### Dataset extract
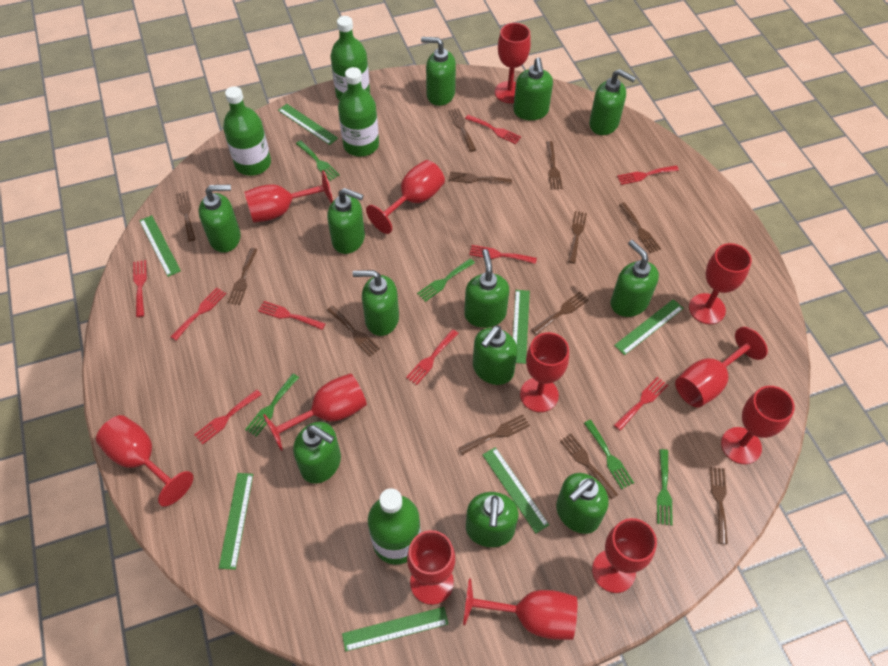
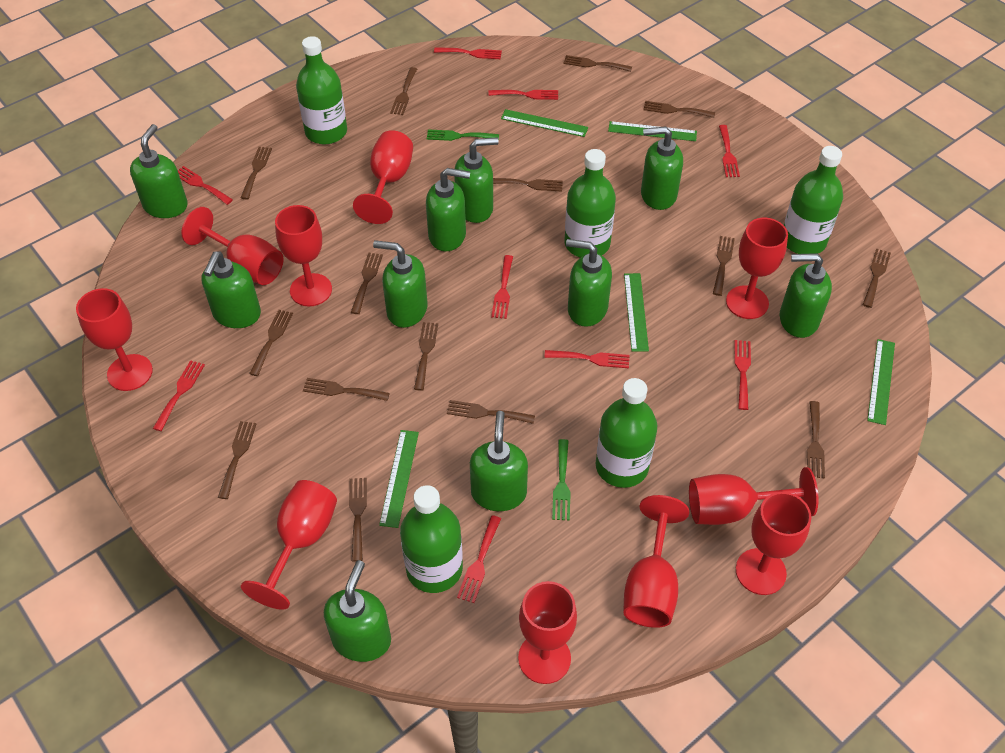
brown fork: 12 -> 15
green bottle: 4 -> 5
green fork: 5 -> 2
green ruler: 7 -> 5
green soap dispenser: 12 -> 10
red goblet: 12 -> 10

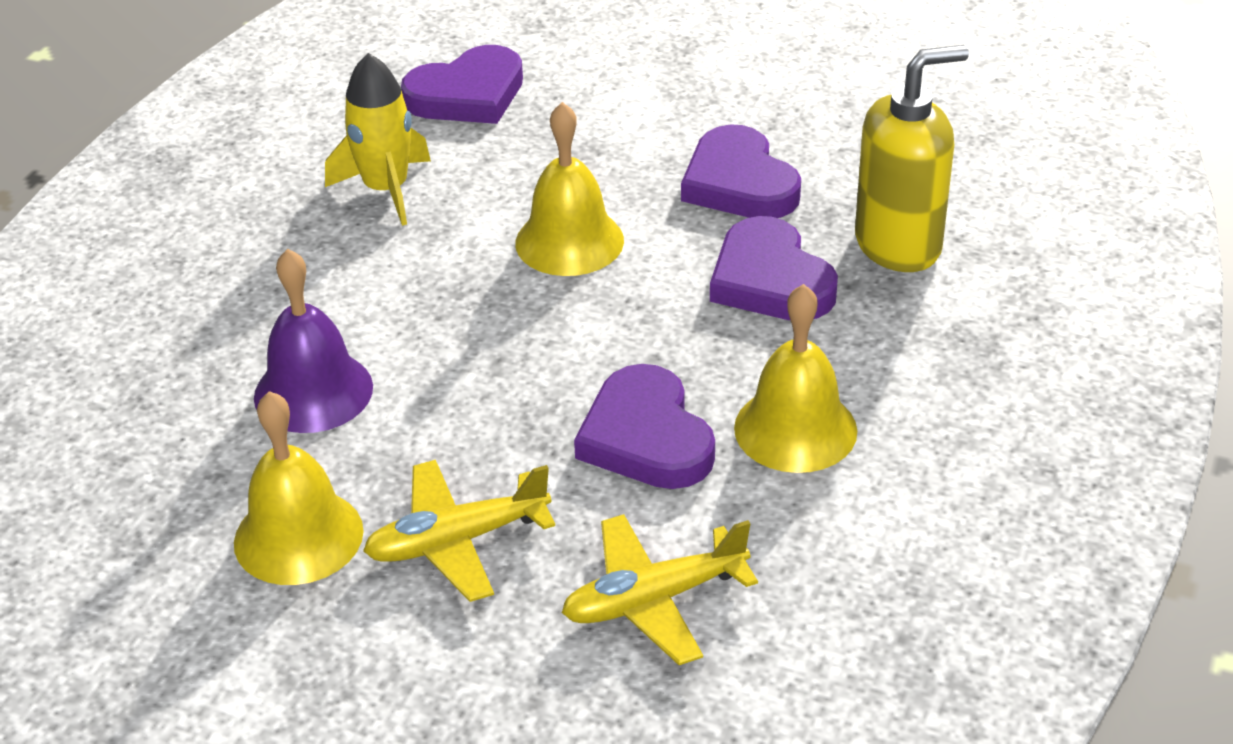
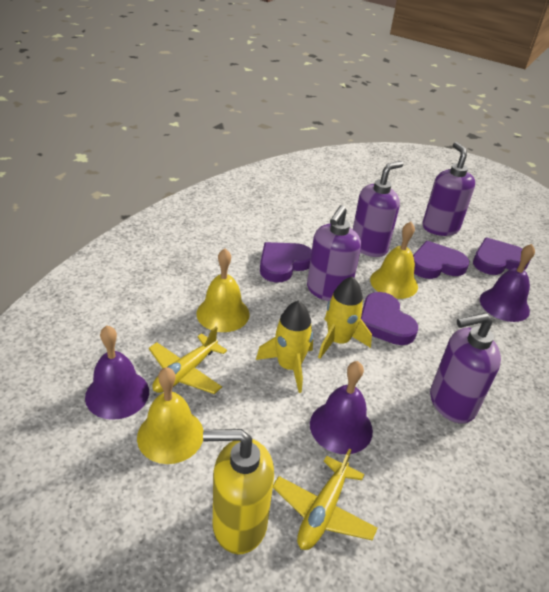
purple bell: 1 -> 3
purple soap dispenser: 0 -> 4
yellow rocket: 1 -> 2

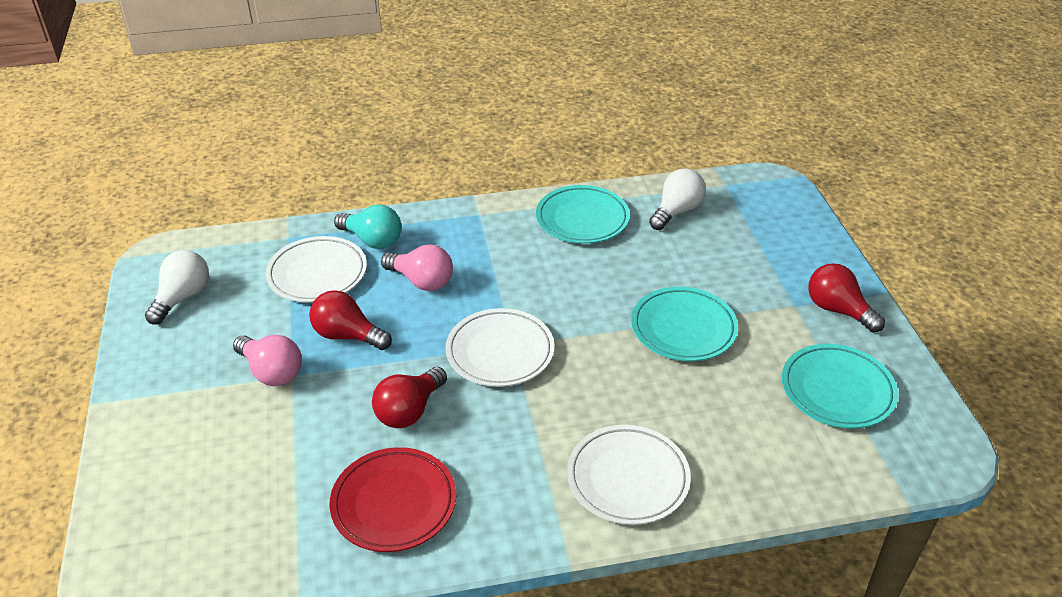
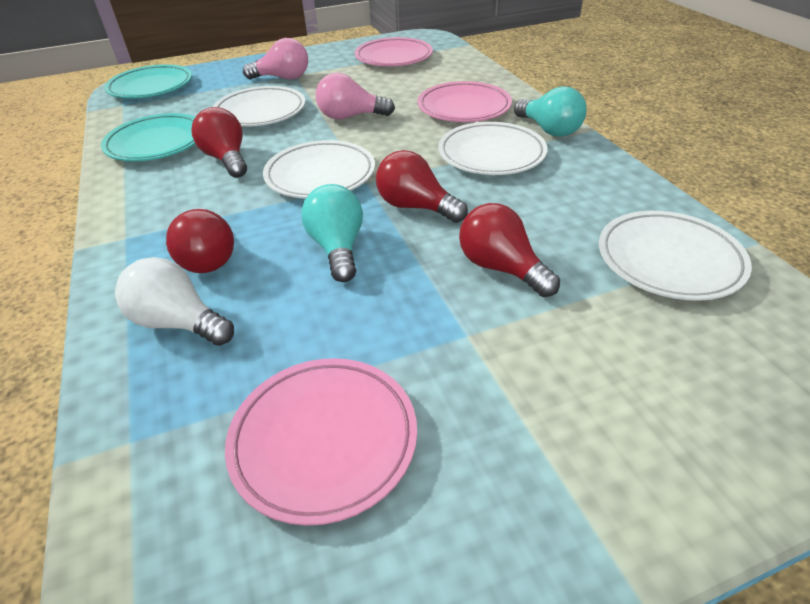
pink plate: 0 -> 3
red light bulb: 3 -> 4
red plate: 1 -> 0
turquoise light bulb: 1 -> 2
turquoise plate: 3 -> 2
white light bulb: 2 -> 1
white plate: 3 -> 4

==

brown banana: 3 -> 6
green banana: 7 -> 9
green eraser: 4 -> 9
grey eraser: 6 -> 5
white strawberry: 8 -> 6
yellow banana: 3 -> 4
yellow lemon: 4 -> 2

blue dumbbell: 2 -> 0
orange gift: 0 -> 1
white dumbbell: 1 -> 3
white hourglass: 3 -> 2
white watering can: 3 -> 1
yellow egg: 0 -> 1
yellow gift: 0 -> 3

### Instructions to follow
In the material above, which lines fall between the one holding "brown fork: 12 -> 15" and the one holding "white plate: 3 -> 4", inclusive? Print exactly those, with the pictures left out.

### Task answer
brown fork: 12 -> 15
green bottle: 4 -> 5
green fork: 5 -> 2
green ruler: 7 -> 5
green soap dispenser: 12 -> 10
red goblet: 12 -> 10

purple bell: 1 -> 3
purple soap dispenser: 0 -> 4
yellow rocket: 1 -> 2

pink plate: 0 -> 3
red light bulb: 3 -> 4
red plate: 1 -> 0
turquoise light bulb: 1 -> 2
turquoise plate: 3 -> 2
white light bulb: 2 -> 1
white plate: 3 -> 4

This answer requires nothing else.